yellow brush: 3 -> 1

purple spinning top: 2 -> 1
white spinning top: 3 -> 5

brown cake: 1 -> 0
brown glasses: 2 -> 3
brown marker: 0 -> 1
---
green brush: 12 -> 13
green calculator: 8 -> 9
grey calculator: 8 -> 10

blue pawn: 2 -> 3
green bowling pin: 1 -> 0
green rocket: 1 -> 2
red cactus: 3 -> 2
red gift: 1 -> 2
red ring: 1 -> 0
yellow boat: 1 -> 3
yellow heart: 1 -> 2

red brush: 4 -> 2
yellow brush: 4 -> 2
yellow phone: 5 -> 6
---
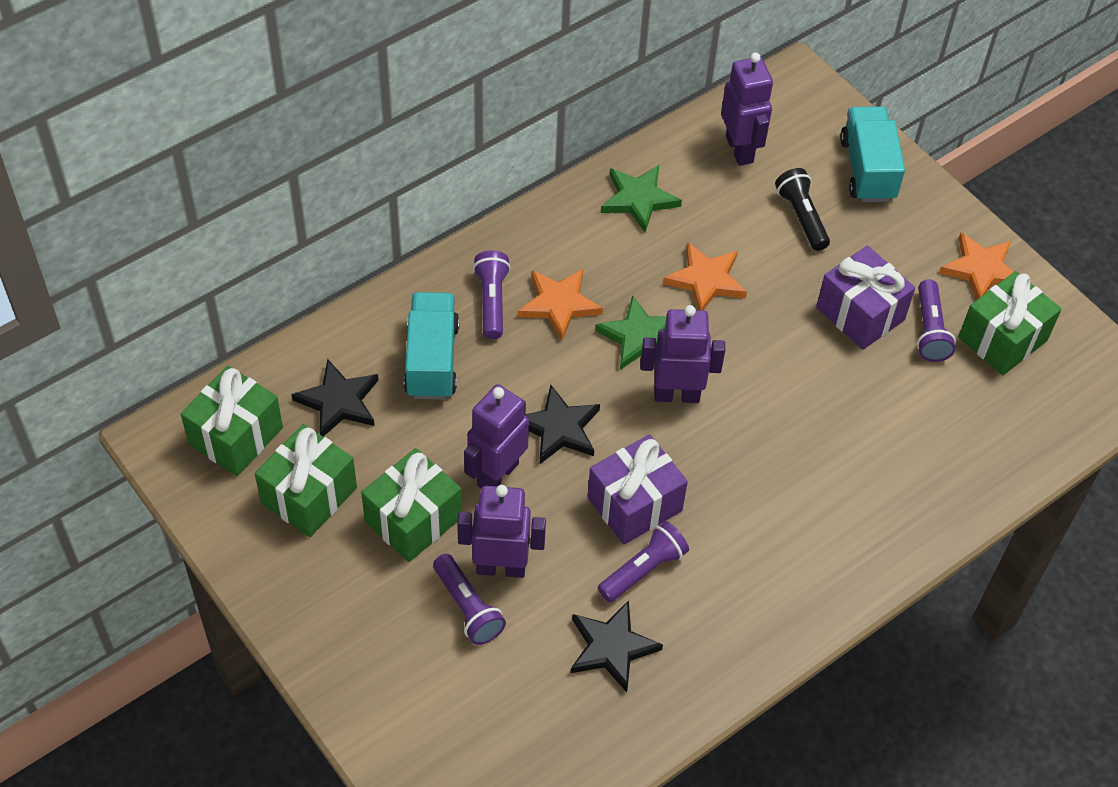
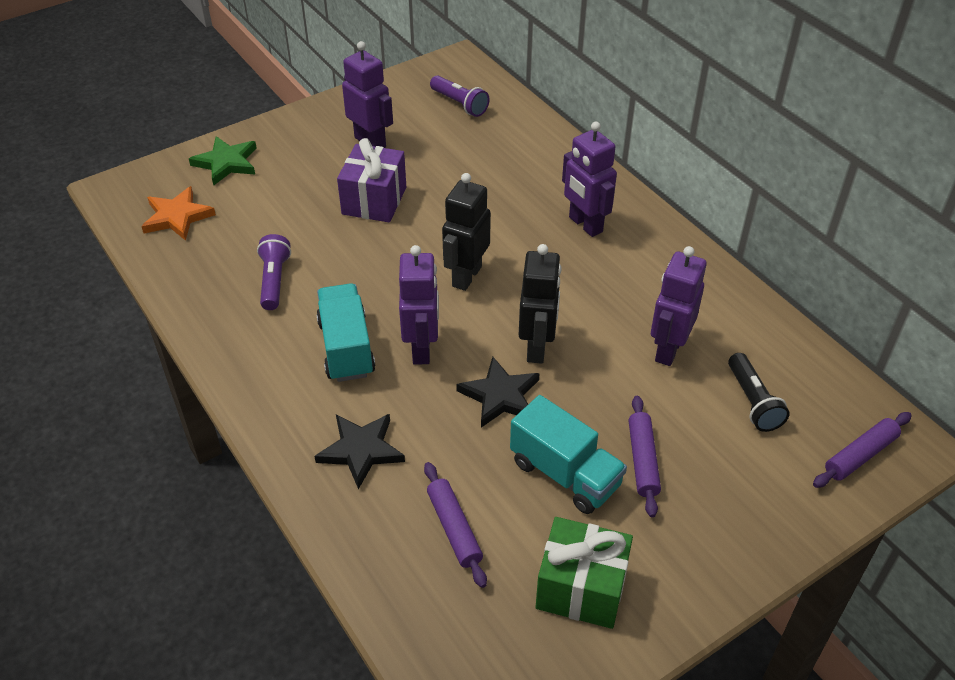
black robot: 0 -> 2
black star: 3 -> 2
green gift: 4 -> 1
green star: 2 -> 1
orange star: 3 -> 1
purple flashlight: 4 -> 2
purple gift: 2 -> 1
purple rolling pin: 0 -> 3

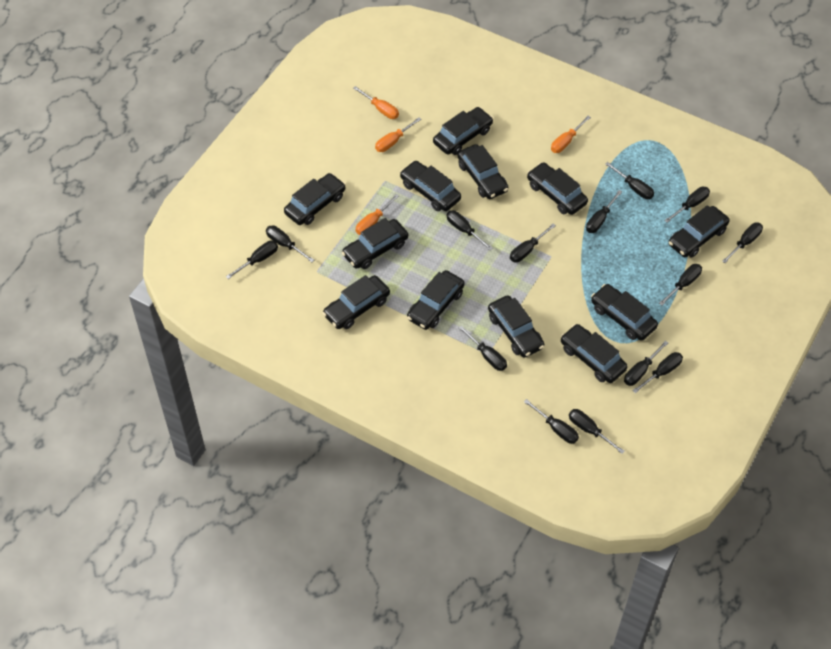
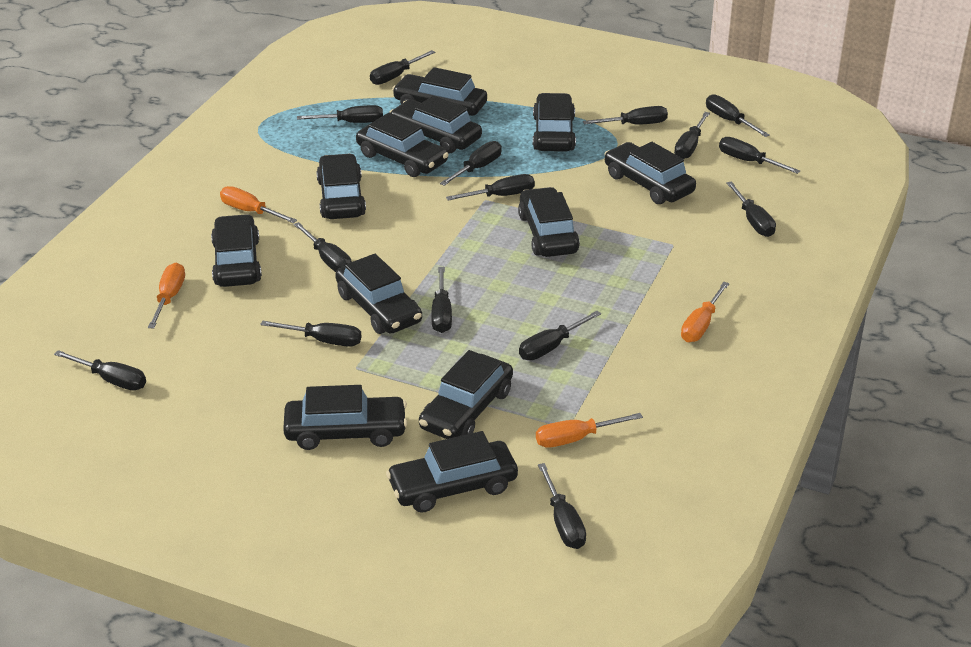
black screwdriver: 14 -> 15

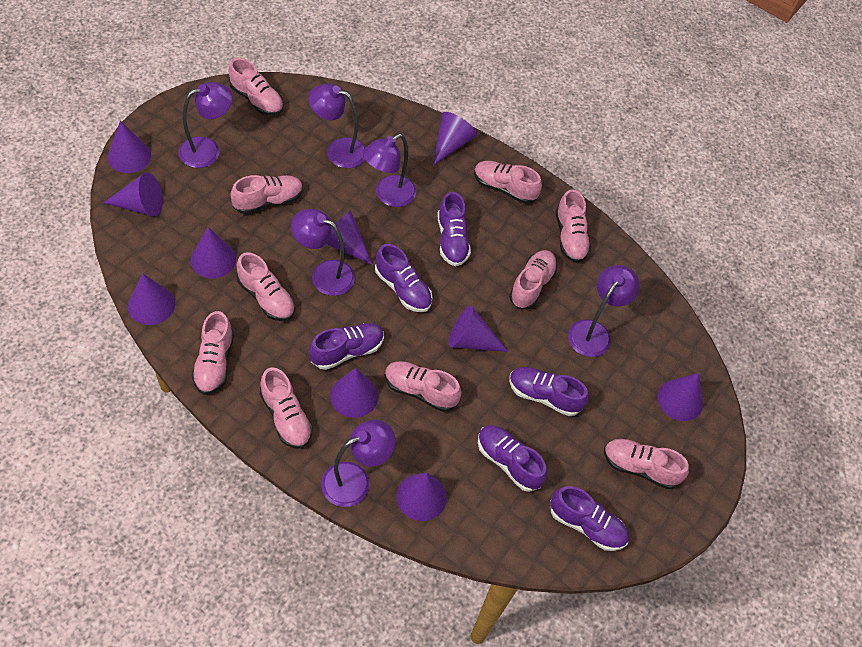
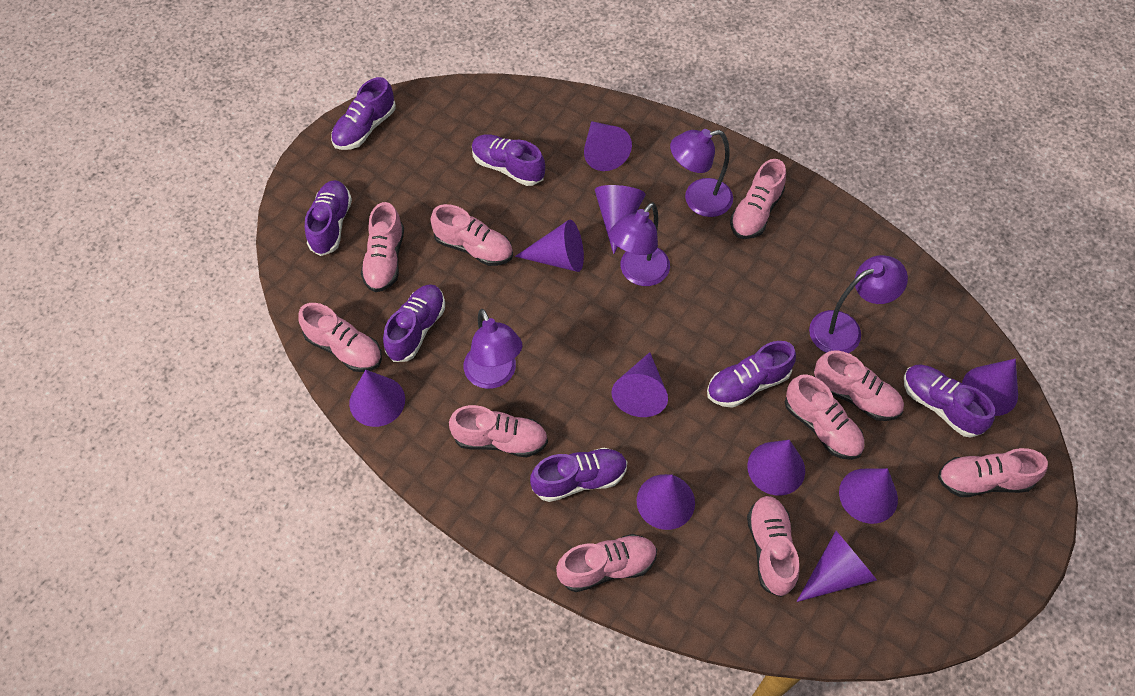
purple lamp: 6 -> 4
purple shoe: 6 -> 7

ASSIGNMENT: The answer is the run of lines above from the line containing "red gift: 1 -> 2" through the line containing "yellow phone: 5 -> 6", copied exactly and alone.

REPLY:
red gift: 1 -> 2
red ring: 1 -> 0
yellow boat: 1 -> 3
yellow heart: 1 -> 2

red brush: 4 -> 2
yellow brush: 4 -> 2
yellow phone: 5 -> 6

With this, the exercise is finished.